## THE PROBLEM
From the line containing "none -> green slope E2:E4 level 1 top 2" to the final line of the entries, every line is to be reproduced exactly; no other line belongs in the output.
───── RAW DATA ─────
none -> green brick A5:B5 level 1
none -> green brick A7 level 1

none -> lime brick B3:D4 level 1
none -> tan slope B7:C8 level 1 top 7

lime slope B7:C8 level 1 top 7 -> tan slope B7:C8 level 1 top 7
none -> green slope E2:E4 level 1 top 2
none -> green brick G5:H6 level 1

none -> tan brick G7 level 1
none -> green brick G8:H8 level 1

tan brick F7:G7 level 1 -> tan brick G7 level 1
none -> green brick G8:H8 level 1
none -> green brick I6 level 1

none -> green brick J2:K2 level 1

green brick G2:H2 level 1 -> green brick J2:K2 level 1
─────
## EXPECTED ANSWER
none -> green slope E2:E4 level 1 top 2
none -> green brick G5:H6 level 1

none -> tan brick G7 level 1
none -> green brick G8:H8 level 1

tan brick F7:G7 level 1 -> tan brick G7 level 1
none -> green brick G8:H8 level 1
none -> green brick I6 level 1

none -> green brick J2:K2 level 1

green brick G2:H2 level 1 -> green brick J2:K2 level 1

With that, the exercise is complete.